- **TASK TO COMPLETE**
Pick each line containing "down" out of the records.

● ● ●

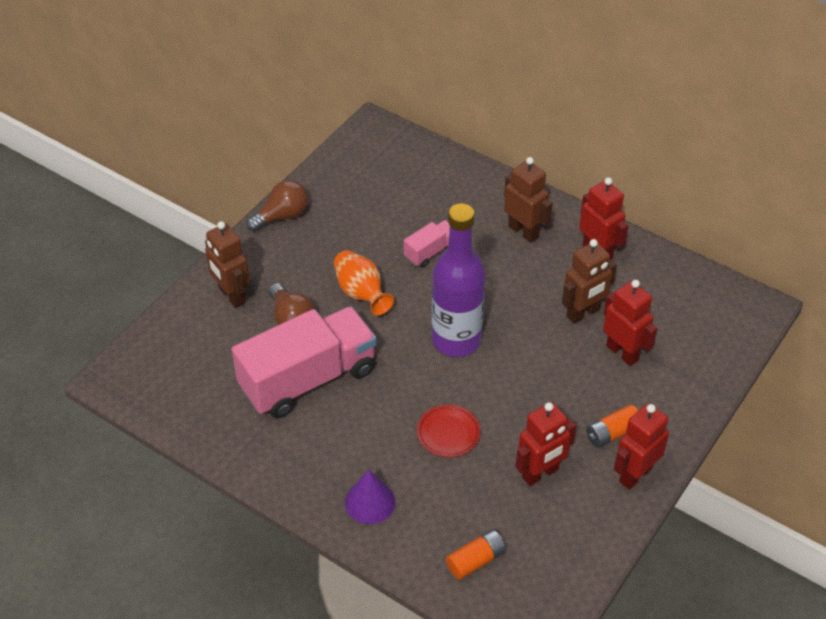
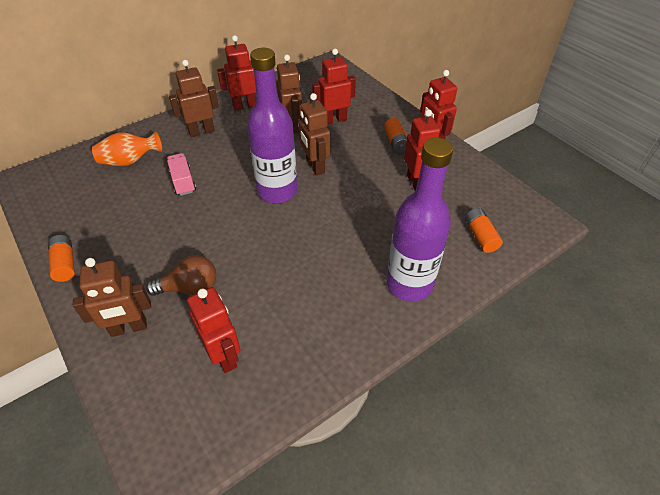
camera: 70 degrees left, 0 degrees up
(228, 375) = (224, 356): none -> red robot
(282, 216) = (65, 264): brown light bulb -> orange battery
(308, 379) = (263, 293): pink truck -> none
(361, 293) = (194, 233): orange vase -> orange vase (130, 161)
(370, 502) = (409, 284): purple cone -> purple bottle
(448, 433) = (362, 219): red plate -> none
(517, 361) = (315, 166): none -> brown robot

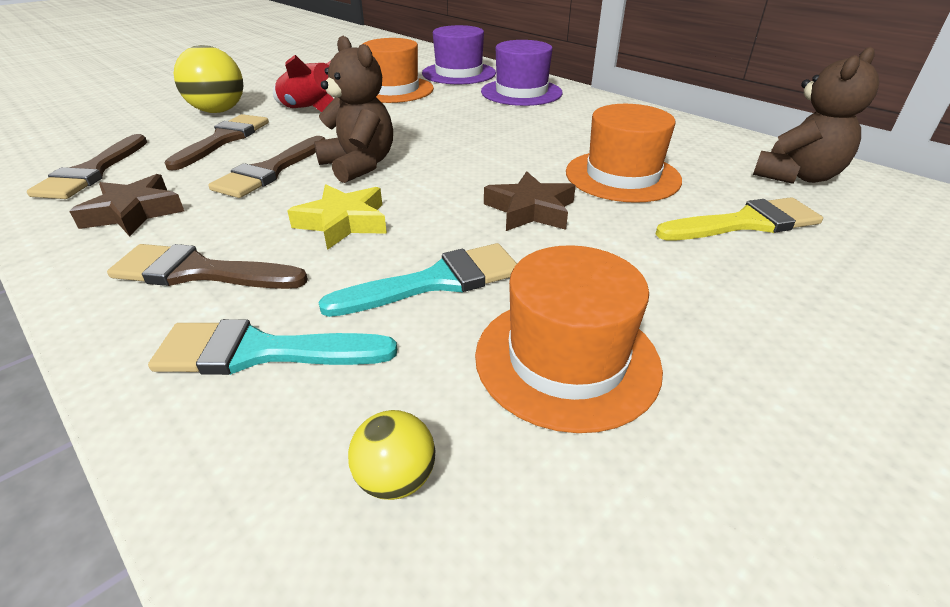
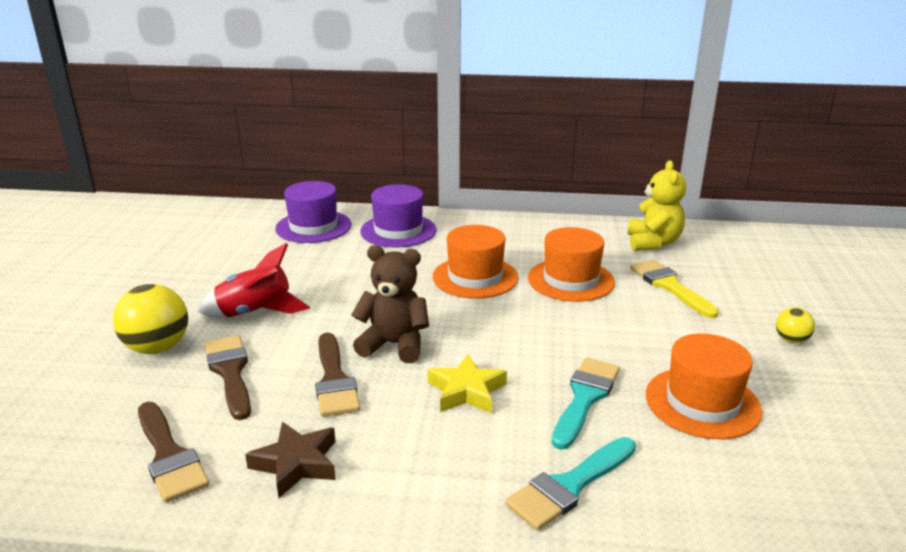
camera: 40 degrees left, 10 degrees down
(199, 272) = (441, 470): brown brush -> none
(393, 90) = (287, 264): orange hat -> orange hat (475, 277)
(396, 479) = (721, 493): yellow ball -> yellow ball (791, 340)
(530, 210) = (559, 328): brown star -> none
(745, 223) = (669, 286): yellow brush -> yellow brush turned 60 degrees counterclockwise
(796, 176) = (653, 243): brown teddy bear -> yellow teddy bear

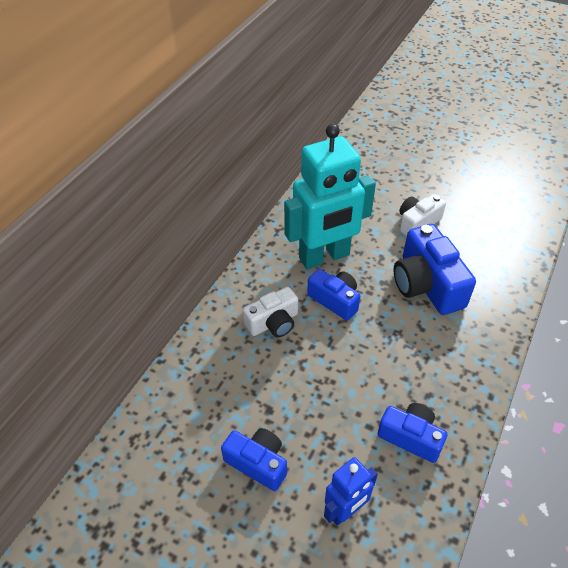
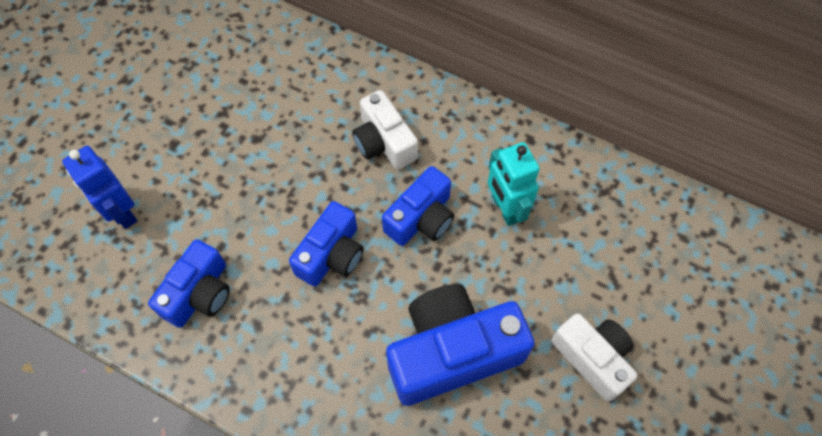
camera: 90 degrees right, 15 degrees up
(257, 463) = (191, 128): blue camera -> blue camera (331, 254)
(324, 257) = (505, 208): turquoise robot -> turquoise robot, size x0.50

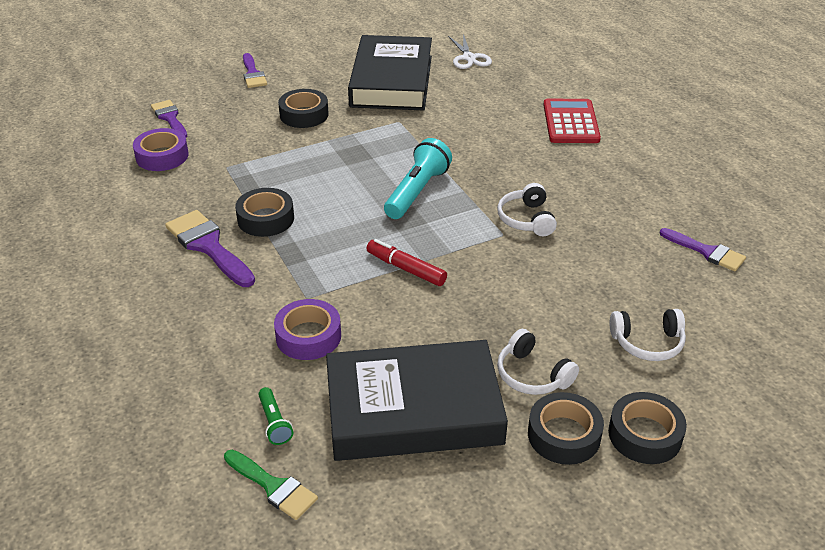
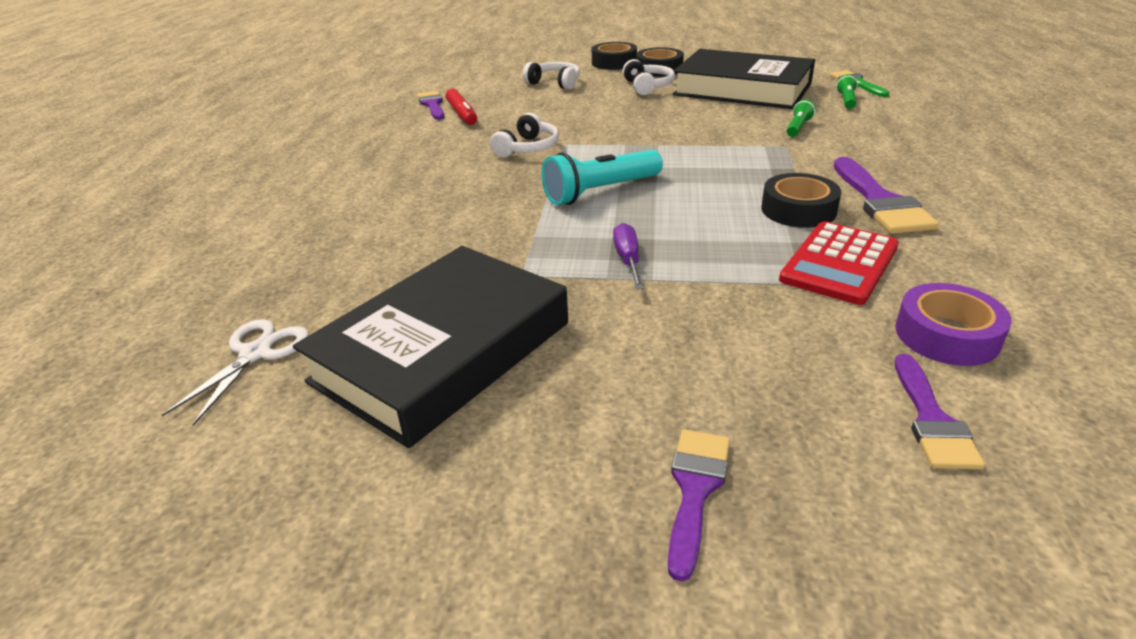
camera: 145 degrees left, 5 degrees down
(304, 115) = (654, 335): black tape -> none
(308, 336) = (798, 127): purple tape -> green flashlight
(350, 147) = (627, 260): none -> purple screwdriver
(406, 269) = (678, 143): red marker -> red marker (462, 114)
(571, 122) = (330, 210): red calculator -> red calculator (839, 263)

● ● ●

- **SOLUTION TO THE PROBLEM**
camera: 40 degrees left, 10 degrees down
camera: 145 degrees left, 5 degrees down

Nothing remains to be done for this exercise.